**ASSIGNED TASK**
Search the data below for the word "drink" and report how many lines contain it. Nothing but the number is needed.

**INPUT FOR THIS TASK**
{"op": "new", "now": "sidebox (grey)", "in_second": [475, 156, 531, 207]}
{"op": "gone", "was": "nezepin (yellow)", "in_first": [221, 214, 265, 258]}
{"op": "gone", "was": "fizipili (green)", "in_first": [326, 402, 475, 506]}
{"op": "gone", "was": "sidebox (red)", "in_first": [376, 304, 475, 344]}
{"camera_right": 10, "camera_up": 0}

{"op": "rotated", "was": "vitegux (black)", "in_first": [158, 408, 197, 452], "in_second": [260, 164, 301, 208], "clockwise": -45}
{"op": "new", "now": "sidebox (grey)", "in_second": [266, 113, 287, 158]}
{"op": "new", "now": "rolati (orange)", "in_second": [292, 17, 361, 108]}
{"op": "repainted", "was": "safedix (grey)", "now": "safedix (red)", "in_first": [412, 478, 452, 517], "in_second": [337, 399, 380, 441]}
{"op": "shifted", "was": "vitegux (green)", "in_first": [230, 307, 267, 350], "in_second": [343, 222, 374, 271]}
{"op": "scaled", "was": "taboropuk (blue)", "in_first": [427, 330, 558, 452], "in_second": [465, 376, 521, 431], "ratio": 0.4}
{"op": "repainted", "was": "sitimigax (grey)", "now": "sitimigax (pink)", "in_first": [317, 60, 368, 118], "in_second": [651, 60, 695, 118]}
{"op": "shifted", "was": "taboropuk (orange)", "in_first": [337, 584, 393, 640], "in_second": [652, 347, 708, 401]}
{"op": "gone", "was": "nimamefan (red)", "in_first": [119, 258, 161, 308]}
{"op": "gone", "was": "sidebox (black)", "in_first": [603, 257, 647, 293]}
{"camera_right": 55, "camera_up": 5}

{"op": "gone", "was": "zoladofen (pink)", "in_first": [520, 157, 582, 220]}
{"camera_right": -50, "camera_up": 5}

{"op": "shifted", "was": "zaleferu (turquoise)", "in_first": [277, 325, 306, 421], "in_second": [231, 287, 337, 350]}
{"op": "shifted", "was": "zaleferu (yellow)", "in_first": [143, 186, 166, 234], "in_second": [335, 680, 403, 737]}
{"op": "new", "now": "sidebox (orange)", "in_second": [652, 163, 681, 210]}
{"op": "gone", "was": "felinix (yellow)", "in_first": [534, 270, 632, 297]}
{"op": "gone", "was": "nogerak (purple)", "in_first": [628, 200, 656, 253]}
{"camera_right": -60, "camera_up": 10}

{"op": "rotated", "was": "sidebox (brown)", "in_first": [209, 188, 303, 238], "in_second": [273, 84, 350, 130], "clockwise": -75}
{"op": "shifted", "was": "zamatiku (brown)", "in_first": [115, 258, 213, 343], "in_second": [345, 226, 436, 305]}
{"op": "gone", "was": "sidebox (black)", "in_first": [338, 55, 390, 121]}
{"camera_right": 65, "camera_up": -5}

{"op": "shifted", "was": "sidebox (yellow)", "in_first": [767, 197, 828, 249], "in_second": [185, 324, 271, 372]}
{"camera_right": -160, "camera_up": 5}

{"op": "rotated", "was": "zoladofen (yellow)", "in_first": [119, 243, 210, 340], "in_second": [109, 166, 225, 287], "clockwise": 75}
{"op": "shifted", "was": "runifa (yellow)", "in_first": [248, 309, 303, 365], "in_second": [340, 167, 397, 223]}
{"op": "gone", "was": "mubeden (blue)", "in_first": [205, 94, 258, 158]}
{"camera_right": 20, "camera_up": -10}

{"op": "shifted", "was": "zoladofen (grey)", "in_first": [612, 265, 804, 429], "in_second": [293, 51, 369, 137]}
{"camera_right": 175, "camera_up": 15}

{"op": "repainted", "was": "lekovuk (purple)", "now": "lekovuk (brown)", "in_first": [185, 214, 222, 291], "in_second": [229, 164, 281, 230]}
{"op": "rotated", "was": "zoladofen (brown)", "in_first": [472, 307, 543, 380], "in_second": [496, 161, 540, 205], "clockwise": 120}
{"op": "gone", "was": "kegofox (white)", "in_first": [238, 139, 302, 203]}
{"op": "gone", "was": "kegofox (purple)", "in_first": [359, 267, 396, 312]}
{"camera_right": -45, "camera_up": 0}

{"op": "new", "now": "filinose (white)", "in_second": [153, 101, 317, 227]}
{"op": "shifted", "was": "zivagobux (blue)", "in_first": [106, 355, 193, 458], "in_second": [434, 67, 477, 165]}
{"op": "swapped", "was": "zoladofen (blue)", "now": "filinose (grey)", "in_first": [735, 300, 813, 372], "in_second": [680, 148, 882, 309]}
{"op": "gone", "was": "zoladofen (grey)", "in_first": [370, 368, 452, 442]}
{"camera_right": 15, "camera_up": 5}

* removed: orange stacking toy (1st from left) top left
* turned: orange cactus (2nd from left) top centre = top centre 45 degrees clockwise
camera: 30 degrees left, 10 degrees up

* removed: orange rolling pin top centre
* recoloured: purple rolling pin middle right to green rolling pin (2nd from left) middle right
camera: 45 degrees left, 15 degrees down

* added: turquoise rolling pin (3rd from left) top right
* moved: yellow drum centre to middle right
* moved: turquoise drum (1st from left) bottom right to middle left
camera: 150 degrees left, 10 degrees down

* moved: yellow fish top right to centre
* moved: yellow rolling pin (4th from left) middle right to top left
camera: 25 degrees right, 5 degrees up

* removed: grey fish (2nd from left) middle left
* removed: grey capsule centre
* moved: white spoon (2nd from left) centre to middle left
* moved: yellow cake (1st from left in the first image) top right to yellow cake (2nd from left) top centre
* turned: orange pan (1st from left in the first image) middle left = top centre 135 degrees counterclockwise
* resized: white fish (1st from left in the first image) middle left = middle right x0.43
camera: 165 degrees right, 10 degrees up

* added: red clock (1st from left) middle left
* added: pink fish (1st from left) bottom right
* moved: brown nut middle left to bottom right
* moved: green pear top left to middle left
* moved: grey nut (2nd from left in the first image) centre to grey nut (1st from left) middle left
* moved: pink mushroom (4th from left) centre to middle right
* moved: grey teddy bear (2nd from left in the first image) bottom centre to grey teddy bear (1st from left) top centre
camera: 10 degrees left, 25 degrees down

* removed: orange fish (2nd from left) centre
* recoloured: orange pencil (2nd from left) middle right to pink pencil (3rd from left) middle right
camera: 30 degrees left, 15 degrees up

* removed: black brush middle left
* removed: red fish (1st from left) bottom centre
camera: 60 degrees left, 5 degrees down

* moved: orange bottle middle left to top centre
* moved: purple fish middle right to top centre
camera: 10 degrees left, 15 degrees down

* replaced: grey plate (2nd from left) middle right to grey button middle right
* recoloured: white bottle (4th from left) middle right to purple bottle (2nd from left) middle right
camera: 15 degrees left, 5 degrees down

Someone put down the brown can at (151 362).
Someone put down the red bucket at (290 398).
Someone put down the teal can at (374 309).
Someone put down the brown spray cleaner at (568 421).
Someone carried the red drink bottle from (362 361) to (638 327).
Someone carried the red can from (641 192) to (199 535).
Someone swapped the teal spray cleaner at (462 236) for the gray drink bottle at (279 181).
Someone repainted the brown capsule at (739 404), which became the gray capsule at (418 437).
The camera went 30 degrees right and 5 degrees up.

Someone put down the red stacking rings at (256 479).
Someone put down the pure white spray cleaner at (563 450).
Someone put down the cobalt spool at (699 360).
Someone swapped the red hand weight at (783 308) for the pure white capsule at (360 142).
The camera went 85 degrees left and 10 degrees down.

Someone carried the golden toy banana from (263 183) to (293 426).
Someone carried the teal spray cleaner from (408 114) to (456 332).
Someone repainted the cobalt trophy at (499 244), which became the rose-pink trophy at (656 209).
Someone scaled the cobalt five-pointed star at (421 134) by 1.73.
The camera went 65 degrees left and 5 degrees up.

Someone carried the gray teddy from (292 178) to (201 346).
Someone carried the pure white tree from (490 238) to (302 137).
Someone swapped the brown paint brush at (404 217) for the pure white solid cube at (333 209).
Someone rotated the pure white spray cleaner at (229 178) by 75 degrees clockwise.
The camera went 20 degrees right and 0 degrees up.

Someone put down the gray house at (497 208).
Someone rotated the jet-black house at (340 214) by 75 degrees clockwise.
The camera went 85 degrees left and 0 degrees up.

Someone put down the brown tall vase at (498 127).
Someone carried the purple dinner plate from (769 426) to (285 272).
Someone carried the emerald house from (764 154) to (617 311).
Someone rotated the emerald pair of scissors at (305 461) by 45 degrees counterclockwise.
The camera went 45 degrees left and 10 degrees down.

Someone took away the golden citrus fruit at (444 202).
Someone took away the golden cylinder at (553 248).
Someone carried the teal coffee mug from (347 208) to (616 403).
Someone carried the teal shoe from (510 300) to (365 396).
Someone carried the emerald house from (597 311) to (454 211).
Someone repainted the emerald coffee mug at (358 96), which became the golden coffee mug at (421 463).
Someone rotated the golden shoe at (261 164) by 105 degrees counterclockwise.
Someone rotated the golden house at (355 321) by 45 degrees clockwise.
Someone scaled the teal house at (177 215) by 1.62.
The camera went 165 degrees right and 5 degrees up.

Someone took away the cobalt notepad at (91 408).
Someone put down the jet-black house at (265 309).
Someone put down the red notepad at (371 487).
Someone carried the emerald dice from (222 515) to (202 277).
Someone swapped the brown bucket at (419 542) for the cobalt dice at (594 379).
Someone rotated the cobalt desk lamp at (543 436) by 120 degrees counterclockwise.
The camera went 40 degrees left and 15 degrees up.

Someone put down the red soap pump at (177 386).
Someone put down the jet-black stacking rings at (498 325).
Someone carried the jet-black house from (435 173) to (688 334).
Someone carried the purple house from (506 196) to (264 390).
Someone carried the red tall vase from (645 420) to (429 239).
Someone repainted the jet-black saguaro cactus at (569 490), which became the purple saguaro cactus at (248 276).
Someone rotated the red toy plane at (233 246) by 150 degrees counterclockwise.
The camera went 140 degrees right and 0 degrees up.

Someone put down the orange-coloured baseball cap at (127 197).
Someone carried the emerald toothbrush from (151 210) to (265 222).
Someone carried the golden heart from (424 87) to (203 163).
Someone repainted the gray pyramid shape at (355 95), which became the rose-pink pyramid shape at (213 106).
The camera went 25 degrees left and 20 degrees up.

**OUTPUT OF THE TASK**
2